An exact reproduction of the records is required. Images must be left out.

**INFORMATION SHOWN:**
● ● ● ●

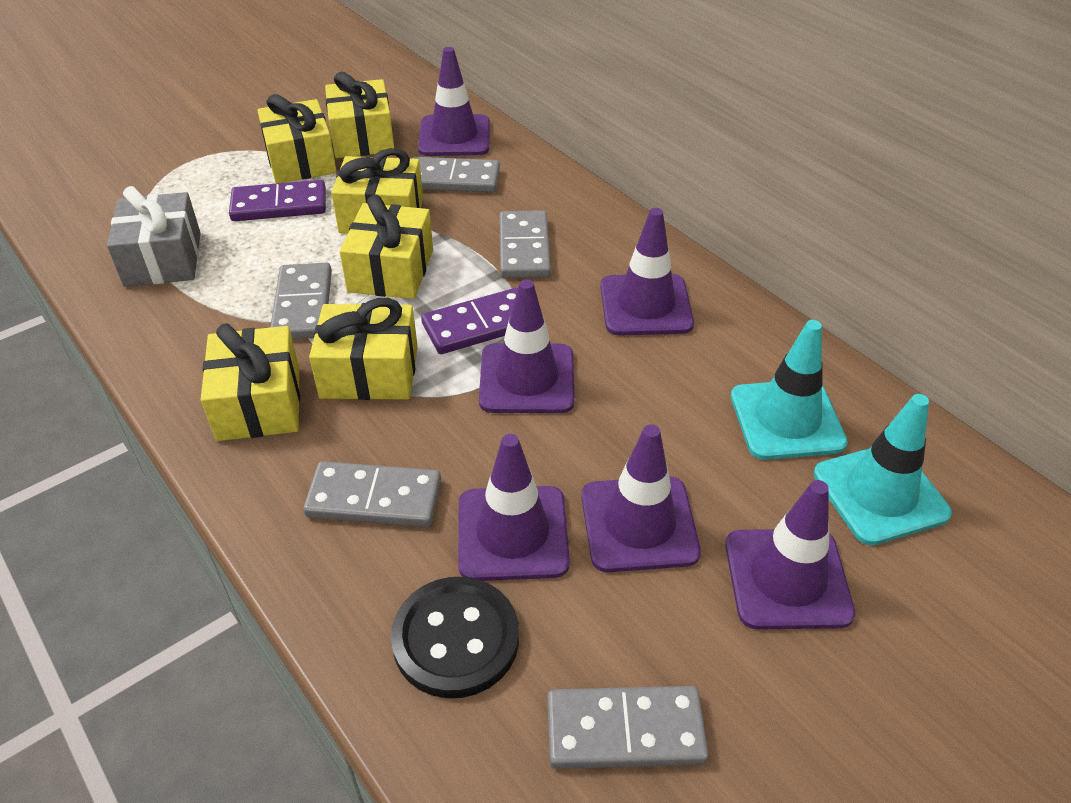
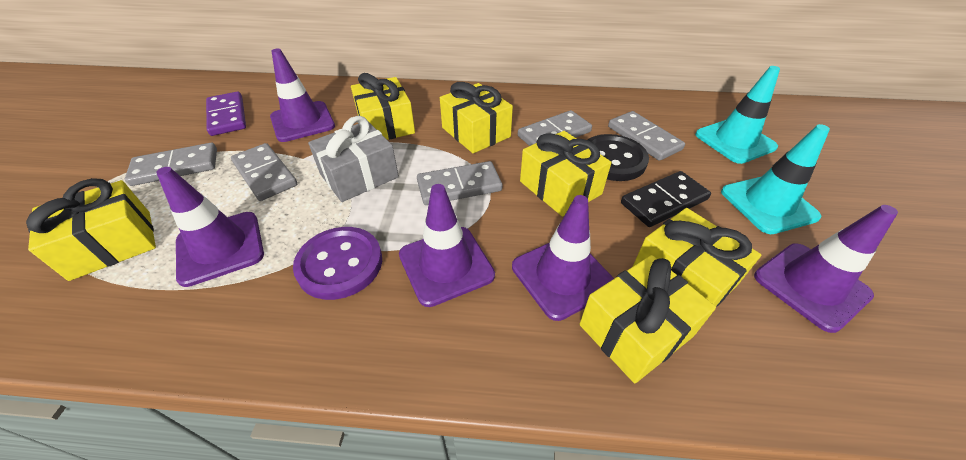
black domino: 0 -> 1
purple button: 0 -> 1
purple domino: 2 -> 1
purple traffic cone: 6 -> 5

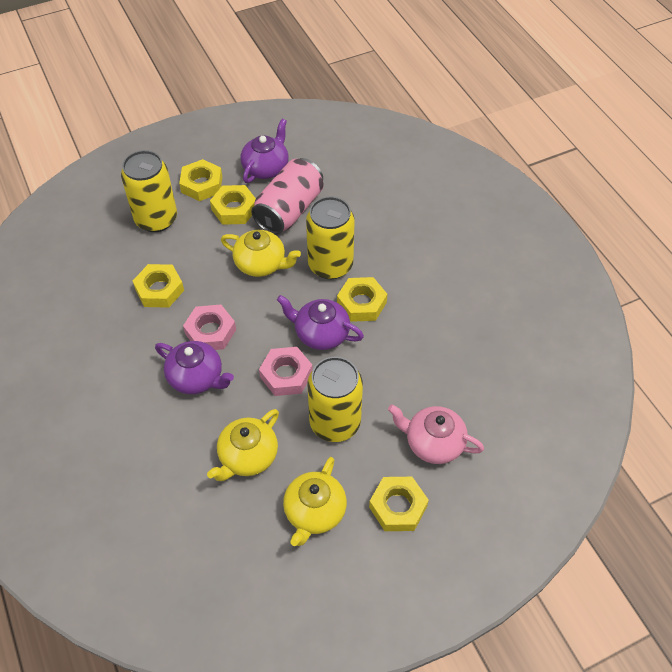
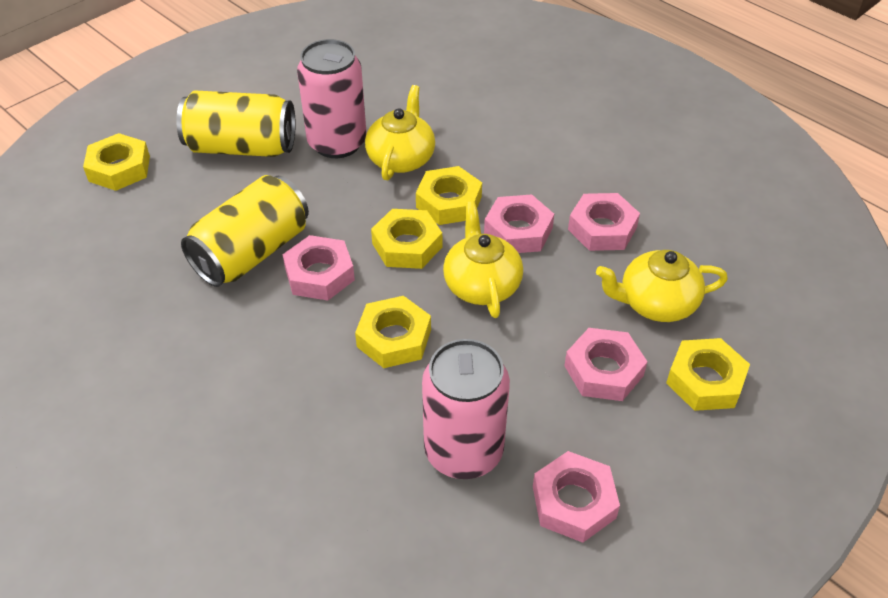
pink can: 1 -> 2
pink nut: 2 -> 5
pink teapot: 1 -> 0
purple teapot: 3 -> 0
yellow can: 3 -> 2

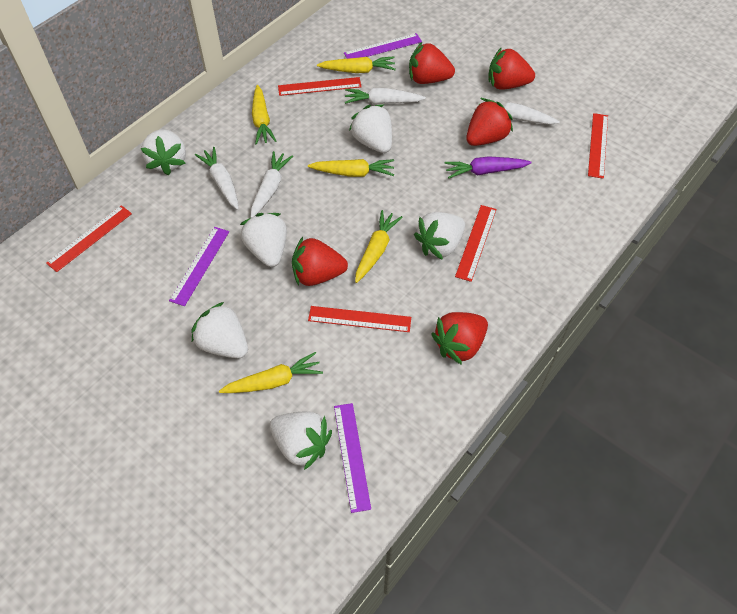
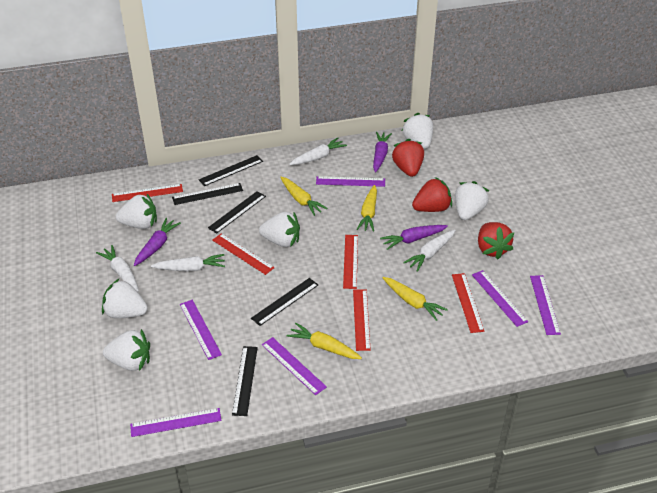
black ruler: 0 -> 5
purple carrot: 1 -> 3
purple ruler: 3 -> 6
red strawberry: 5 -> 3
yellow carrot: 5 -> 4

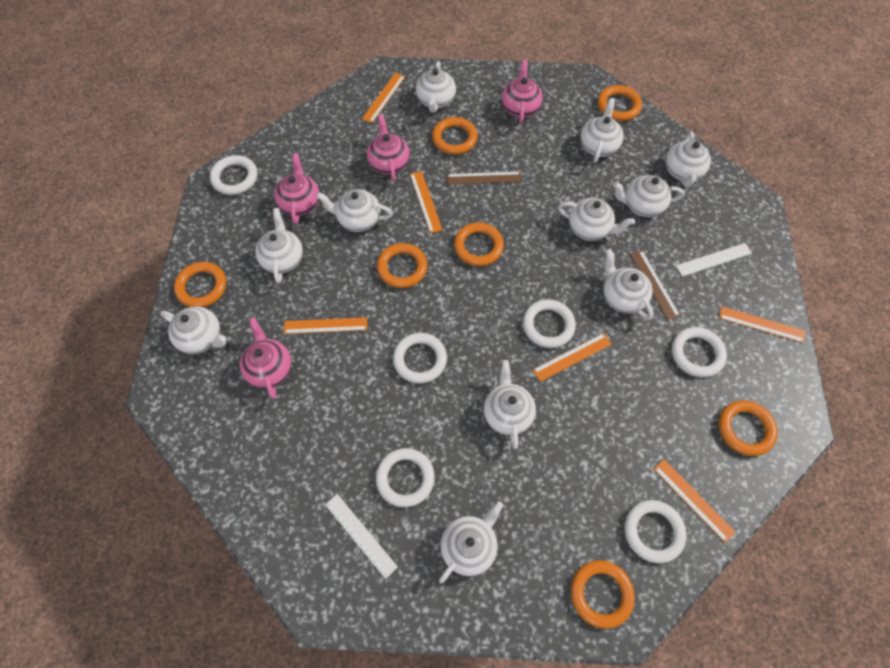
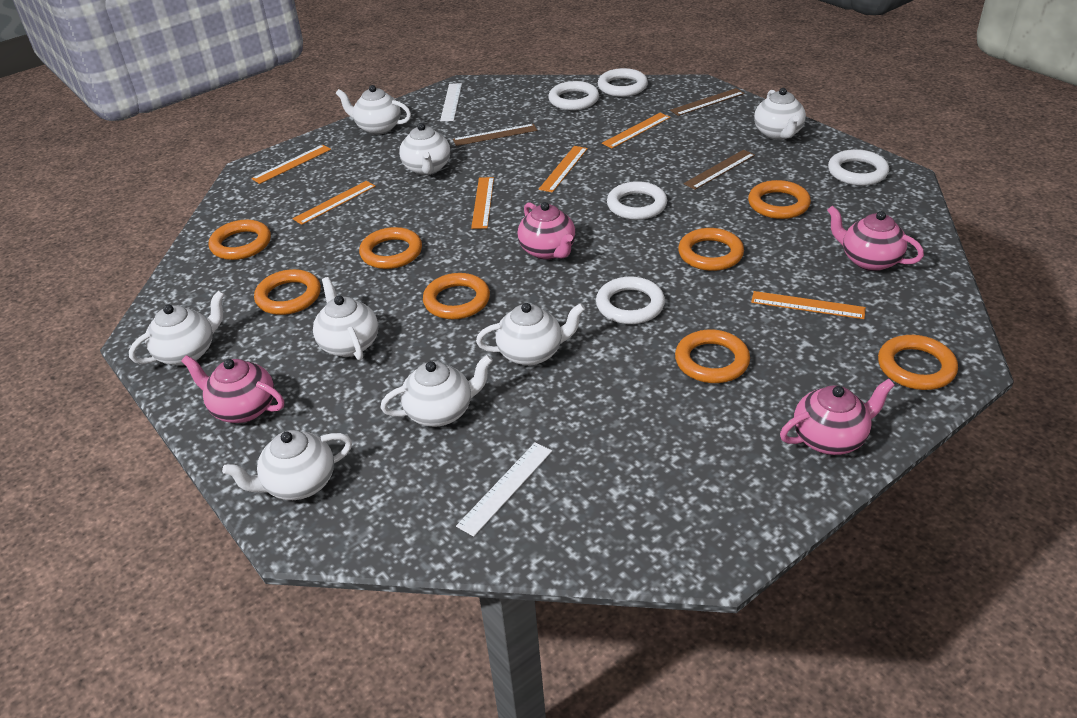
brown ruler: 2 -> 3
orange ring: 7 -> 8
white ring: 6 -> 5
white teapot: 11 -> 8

● ● ● ●

**RESPONSE TO THIS TASK:**
black domino: 0 -> 1
purple button: 0 -> 1
purple domino: 2 -> 1
purple traffic cone: 6 -> 5

pink can: 1 -> 2
pink nut: 2 -> 5
pink teapot: 1 -> 0
purple teapot: 3 -> 0
yellow can: 3 -> 2

black ruler: 0 -> 5
purple carrot: 1 -> 3
purple ruler: 3 -> 6
red strawberry: 5 -> 3
yellow carrot: 5 -> 4

brown ruler: 2 -> 3
orange ring: 7 -> 8
white ring: 6 -> 5
white teapot: 11 -> 8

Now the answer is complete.